[DATASET RECORDS]
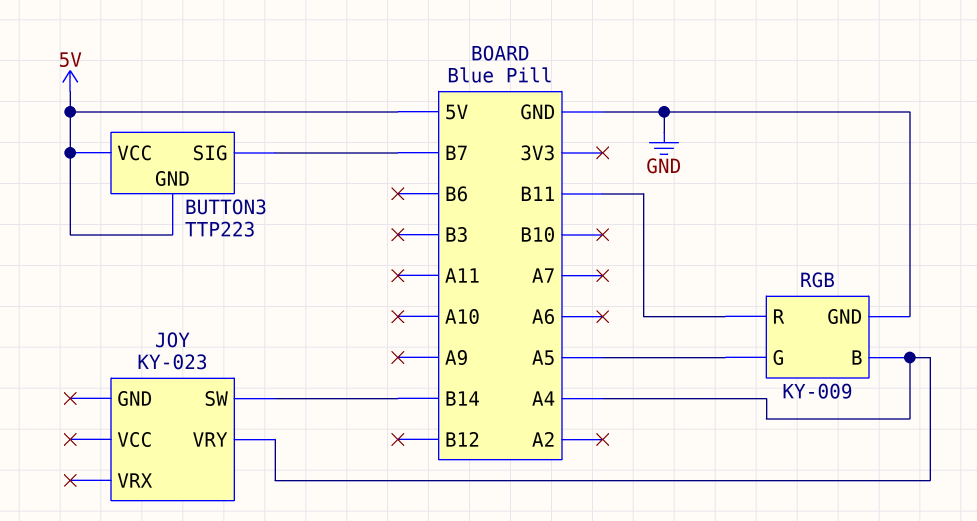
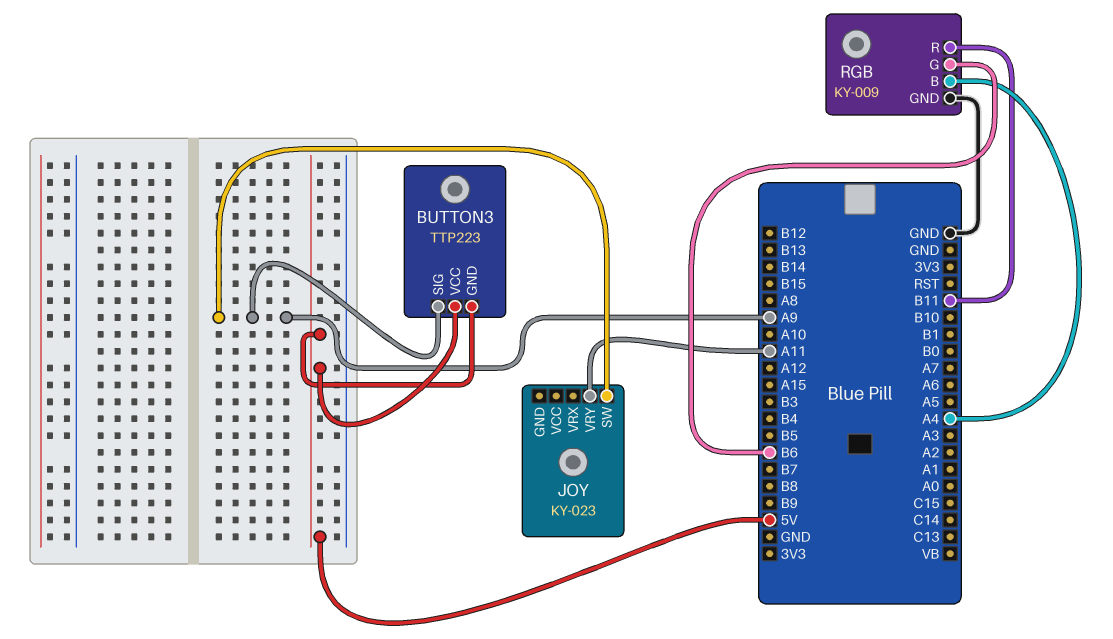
BUTTON3 pin SIG: B7 -> A9
JOY pin SW: B14 -> A9
JOY pin VRY: A4 -> A11
RGB pin G: A5 -> B6

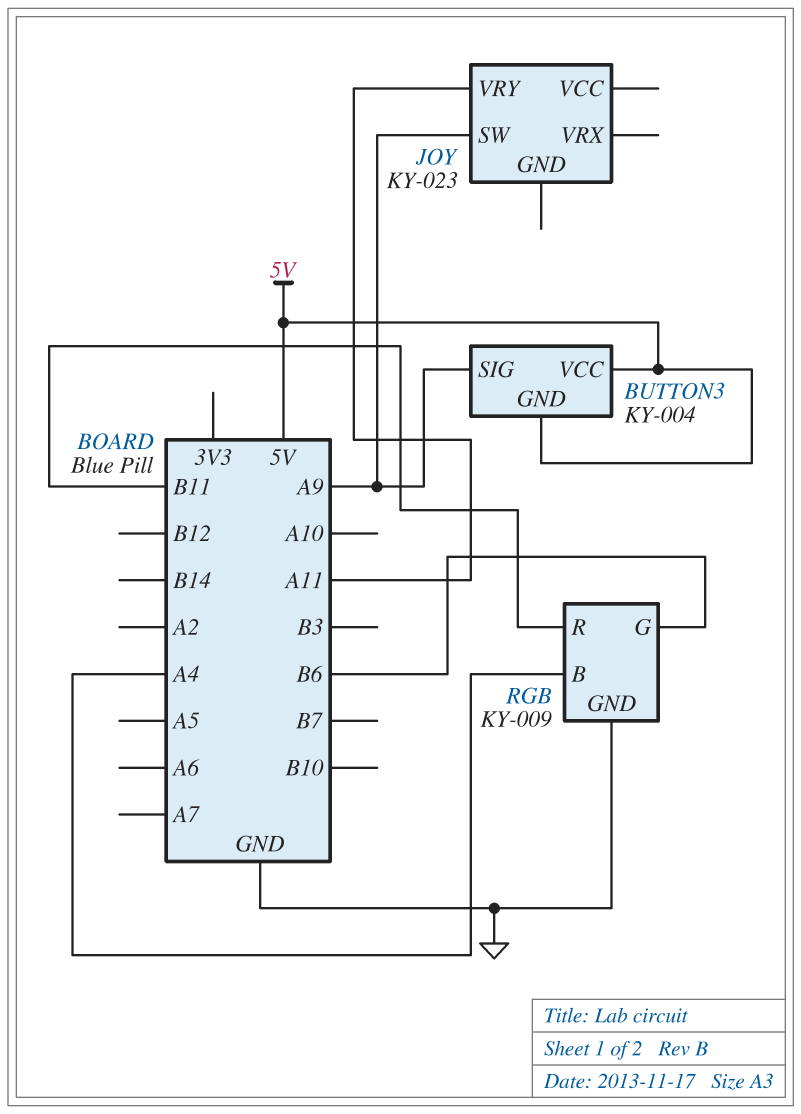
BUTTON3: TTP223 -> KY-004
[/DATASET RECORDS]
**WHAT THIS TASK INVOLVES:**
Give the data again exactly as written, with all pictures left out.

**EXERCISE OUTPUT:**
BUTTON3 pin SIG: B7 -> A9
JOY pin SW: B14 -> A9
JOY pin VRY: A4 -> A11
RGB pin G: A5 -> B6

BUTTON3: TTP223 -> KY-004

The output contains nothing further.